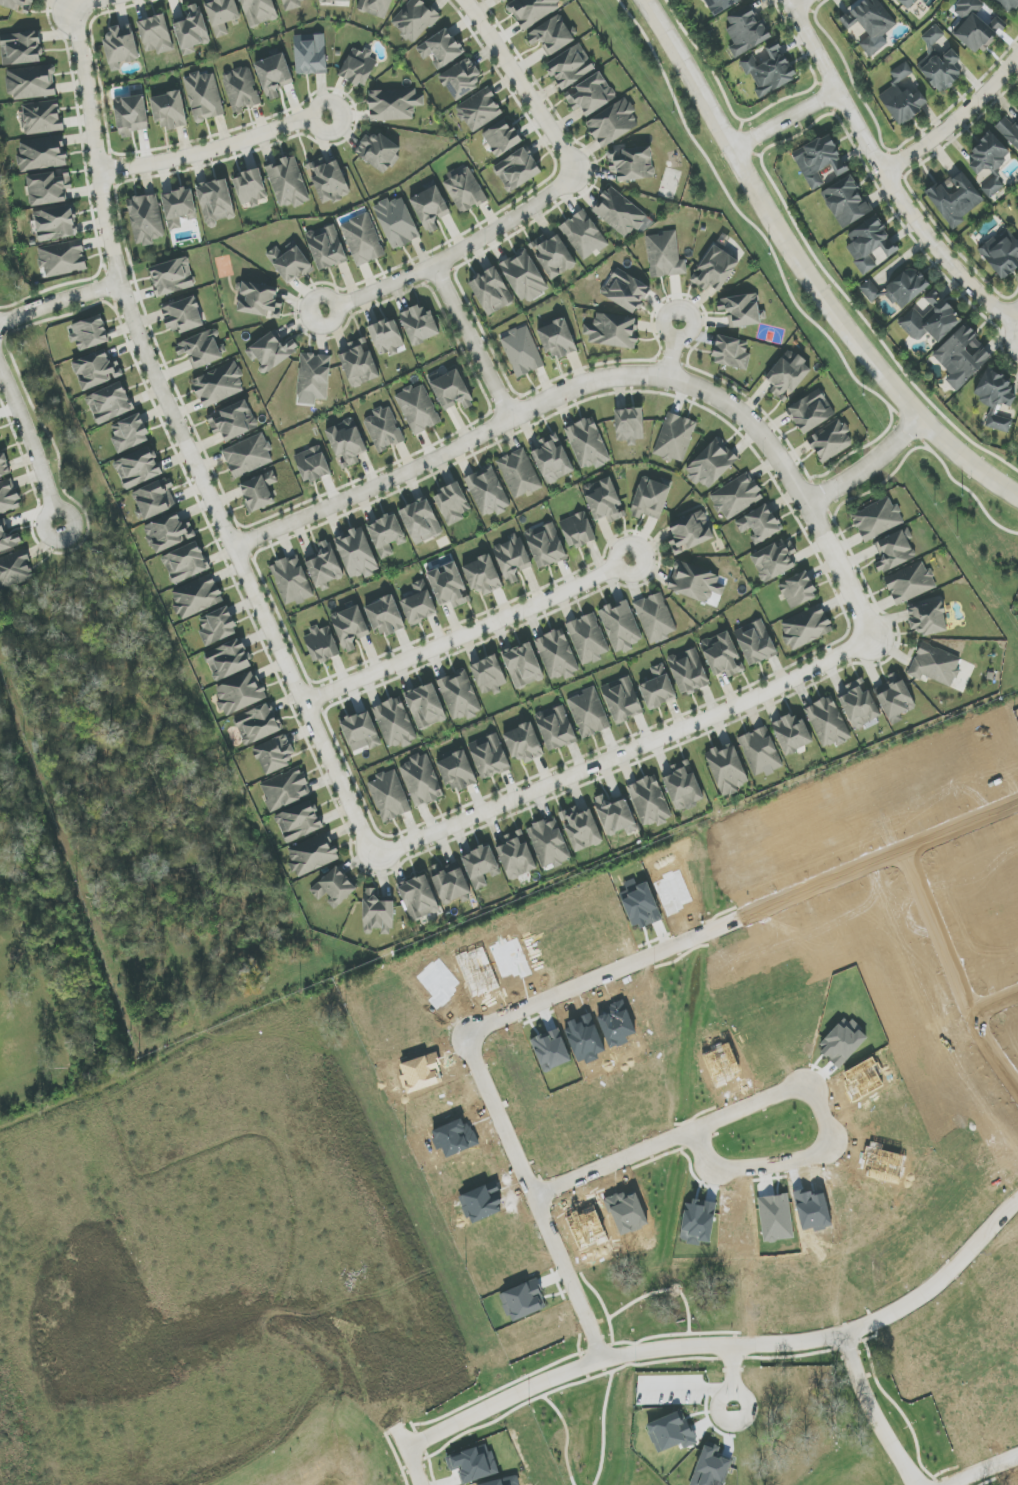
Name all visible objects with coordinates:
building: (504, 0)
building: (335, 1)
building: (907, 3)
building: (17, 4)
building: (293, 4)
road: (92, 5)
building: (719, 5)
building: (1007, 5)
road: (803, 6)
building: (375, 7)
building: (259, 11)
building: (532, 11)
building: (222, 15)
building: (414, 20)
building: (868, 25)
building: (974, 25)
building: (191, 30)
building: (746, 31)
building: (156, 35)
building: (551, 35)
building: (120, 46)
building: (20, 48)
building: (441, 49)
building: (310, 54)
building: (940, 63)
building: (571, 66)
building: (359, 67)
building: (769, 70)
building: (274, 75)
road: (689, 76)
building: (461, 79)
road: (519, 79)
building: (30, 83)
building: (241, 89)
building: (590, 95)
building: (204, 96)
building: (902, 97)
building: (394, 104)
building: (169, 110)
building: (479, 110)
building: (130, 114)
building: (42, 117)
road: (952, 121)
building: (613, 123)
road: (786, 124)
building: (1008, 133)
building: (501, 138)
road: (215, 149)
building: (379, 151)
building: (41, 154)
building: (818, 161)
building: (989, 161)
building: (632, 164)
building: (517, 170)
road: (882, 175)
building: (329, 181)
building: (288, 182)
building: (48, 188)
building: (250, 188)
building: (465, 191)
building: (955, 198)
building: (215, 202)
building: (846, 202)
building: (179, 208)
building: (430, 208)
building: (619, 213)
building: (146, 219)
building: (397, 222)
road: (750, 223)
building: (55, 224)
building: (584, 235)
building: (363, 240)
building: (869, 244)
building: (326, 247)
road: (459, 250)
road: (814, 255)
building: (1001, 255)
building: (554, 256)
building: (665, 256)
building: (62, 259)
building: (290, 263)
building: (714, 270)
building: (524, 276)
building: (172, 277)
building: (899, 289)
building: (491, 291)
building: (625, 291)
building: (259, 300)
road: (59, 301)
building: (741, 310)
building: (183, 315)
building: (931, 320)
building: (419, 325)
building: (612, 331)
road: (1015, 331)
building: (89, 333)
building: (387, 337)
road: (475, 339)
building: (557, 339)
road: (857, 341)
building: (200, 350)
road: (672, 351)
building: (271, 352)
building: (522, 352)
building: (732, 353)
building: (962, 357)
building: (359, 364)
building: (96, 370)
road: (1, 377)
building: (313, 378)
road: (602, 379)
building: (219, 385)
building: (451, 390)
building: (996, 398)
building: (109, 403)
building: (418, 409)
road: (7, 410)
building: (811, 412)
building: (234, 421)
building: (629, 425)
building: (384, 429)
building: (129, 433)
building: (675, 438)
building: (347, 441)
building: (831, 441)
road: (186, 443)
building: (587, 444)
road: (29, 446)
building: (248, 456)
building: (553, 459)
road: (24, 461)
building: (313, 464)
building: (712, 464)
road: (867, 465)
building: (4, 466)
building: (138, 468)
building: (519, 473)
road: (29, 478)
road: (958, 485)
building: (259, 491)
building: (488, 492)
building: (737, 496)
building: (8, 497)
building: (155, 499)
building: (650, 499)
building: (603, 500)
building: (452, 504)
road: (32, 516)
building: (877, 519)
building: (421, 521)
building: (759, 524)
building: (577, 530)
building: (167, 532)
building: (689, 533)
building: (386, 534)
road: (45, 538)
building: (8, 540)
building: (545, 545)
building: (894, 551)
building: (357, 554)
building: (512, 559)
building: (774, 560)
building: (185, 563)
building: (324, 565)
building: (14, 570)
building: (483, 575)
building: (291, 581)
building: (694, 583)
building: (910, 583)
building: (448, 585)
building: (798, 590)
building: (197, 596)
building: (419, 604)
building: (385, 616)
building: (655, 618)
building: (928, 619)
building: (217, 627)
building: (350, 627)
building: (621, 627)
building: (806, 627)
road: (467, 631)
building: (588, 639)
building: (755, 642)
building: (321, 644)
building: (558, 655)
building: (722, 655)
building: (228, 660)
building: (935, 665)
building: (523, 666)
building: (689, 671)
building: (489, 675)
building: (658, 688)
building: (241, 693)
building: (460, 695)
building: (622, 700)
building: (895, 700)
building: (859, 705)
building: (425, 706)
building: (589, 713)
building: (828, 722)
building: (395, 723)
building: (257, 724)
building: (556, 728)
building: (361, 732)
building: (793, 734)
building: (524, 743)
road: (624, 751)
building: (761, 752)
building: (274, 755)
building: (489, 756)
building: (727, 769)
building: (457, 771)
building: (421, 780)
building: (683, 787)
building: (285, 789)
building: (389, 796)
building: (650, 801)
building: (614, 815)
building: (299, 822)
road: (961, 827)
building: (581, 829)
building: (549, 843)
building: (313, 854)
building: (516, 856)
building: (481, 866)
building: (450, 883)
building: (334, 887)
building: (419, 898)
building: (377, 913)
road: (948, 954)
road: (527, 1009)
building: (551, 1050)
road: (993, 1052)
road: (770, 1098)
road: (940, 1282)
building: (522, 1301)
road: (681, 1347)
road: (734, 1375)
building: (671, 1432)
building: (474, 1464)
building: (711, 1469)
road: (986, 1471)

________________________________________

Without the pictures, give all the records above again exactly.

■ Answer box
Name all visible objects with coordinates:
building: (504, 0)
building: (335, 1)
building: (907, 3)
building: (17, 4)
building: (293, 4)
road: (92, 5)
building: (719, 5)
building: (1007, 5)
road: (803, 6)
building: (375, 7)
building: (259, 11)
building: (532, 11)
building: (222, 15)
building: (414, 20)
building: (868, 25)
building: (974, 25)
building: (191, 30)
building: (746, 31)
building: (156, 35)
building: (551, 35)
building: (120, 46)
building: (20, 48)
building: (441, 49)
building: (310, 54)
building: (940, 63)
building: (571, 66)
building: (359, 67)
building: (769, 70)
building: (274, 75)
road: (689, 76)
building: (461, 79)
road: (519, 79)
building: (30, 83)
building: (241, 89)
building: (590, 95)
building: (204, 96)
building: (902, 97)
building: (394, 104)
building: (169, 110)
building: (479, 110)
building: (130, 114)
building: (42, 117)
road: (952, 121)
building: (613, 123)
road: (786, 124)
building: (1008, 133)
building: (501, 138)
road: (215, 149)
building: (379, 151)
building: (41, 154)
building: (818, 161)
building: (989, 161)
building: (632, 164)
building: (517, 170)
road: (882, 175)
building: (329, 181)
building: (288, 182)
building: (48, 188)
building: (250, 188)
building: (465, 191)
building: (955, 198)
building: (215, 202)
building: (846, 202)
building: (179, 208)
building: (430, 208)
building: (619, 213)
building: (146, 219)
building: (397, 222)
road: (750, 223)
building: (55, 224)
building: (584, 235)
building: (363, 240)
building: (869, 244)
building: (326, 247)
road: (459, 250)
road: (814, 255)
building: (1001, 255)
building: (554, 256)
building: (665, 256)
building: (62, 259)
building: (290, 263)
building: (714, 270)
building: (524, 276)
building: (172, 277)
building: (899, 289)
building: (491, 291)
building: (625, 291)
building: (259, 300)
road: (59, 301)
building: (741, 310)
building: (183, 315)
building: (931, 320)
building: (419, 325)
building: (612, 331)
road: (1015, 331)
building: (89, 333)
building: (387, 337)
road: (475, 339)
building: (557, 339)
road: (857, 341)
building: (200, 350)
road: (672, 351)
building: (271, 352)
building: (522, 352)
building: (732, 353)
building: (962, 357)
building: (359, 364)
building: (96, 370)
road: (1, 377)
building: (313, 378)
road: (602, 379)
building: (219, 385)
building: (451, 390)
building: (996, 398)
building: (109, 403)
building: (418, 409)
road: (7, 410)
building: (811, 412)
building: (234, 421)
building: (629, 425)
building: (384, 429)
building: (129, 433)
building: (675, 438)
building: (347, 441)
building: (831, 441)
road: (186, 443)
building: (587, 444)
road: (29, 446)
building: (248, 456)
building: (553, 459)
road: (24, 461)
building: (313, 464)
building: (712, 464)
road: (867, 465)
building: (4, 466)
building: (138, 468)
building: (519, 473)
road: (29, 478)
road: (958, 485)
building: (259, 491)
building: (488, 492)
building: (737, 496)
building: (8, 497)
building: (155, 499)
building: (650, 499)
building: (603, 500)
building: (452, 504)
road: (32, 516)
building: (877, 519)
building: (421, 521)
building: (759, 524)
building: (577, 530)
building: (167, 532)
building: (689, 533)
building: (386, 534)
road: (45, 538)
building: (8, 540)
building: (545, 545)
building: (894, 551)
building: (357, 554)
building: (512, 559)
building: (774, 560)
building: (185, 563)
building: (324, 565)
building: (14, 570)
building: (483, 575)
building: (291, 581)
building: (694, 583)
building: (910, 583)
building: (448, 585)
building: (798, 590)
building: (197, 596)
building: (419, 604)
building: (385, 616)
building: (655, 618)
building: (928, 619)
building: (217, 627)
building: (350, 627)
building: (621, 627)
building: (806, 627)
road: (467, 631)
building: (588, 639)
building: (755, 642)
building: (321, 644)
building: (558, 655)
building: (722, 655)
building: (228, 660)
building: (935, 665)
building: (523, 666)
building: (689, 671)
building: (489, 675)
building: (658, 688)
building: (241, 693)
building: (460, 695)
building: (622, 700)
building: (895, 700)
building: (859, 705)
building: (425, 706)
building: (589, 713)
building: (828, 722)
building: (395, 723)
building: (257, 724)
building: (556, 728)
building: (361, 732)
building: (793, 734)
building: (524, 743)
road: (624, 751)
building: (761, 752)
building: (274, 755)
building: (489, 756)
building: (727, 769)
building: (457, 771)
building: (421, 780)
building: (683, 787)
building: (285, 789)
building: (389, 796)
building: (650, 801)
building: (614, 815)
building: (299, 822)
road: (961, 827)
building: (581, 829)
building: (549, 843)
building: (313, 854)
building: (516, 856)
building: (481, 866)
building: (450, 883)
building: (334, 887)
building: (419, 898)
building: (377, 913)
road: (948, 954)
road: (527, 1009)
building: (551, 1050)
road: (993, 1052)
road: (770, 1098)
road: (940, 1282)
building: (522, 1301)
road: (681, 1347)
road: (734, 1375)
building: (671, 1432)
building: (474, 1464)
building: (711, 1469)
road: (986, 1471)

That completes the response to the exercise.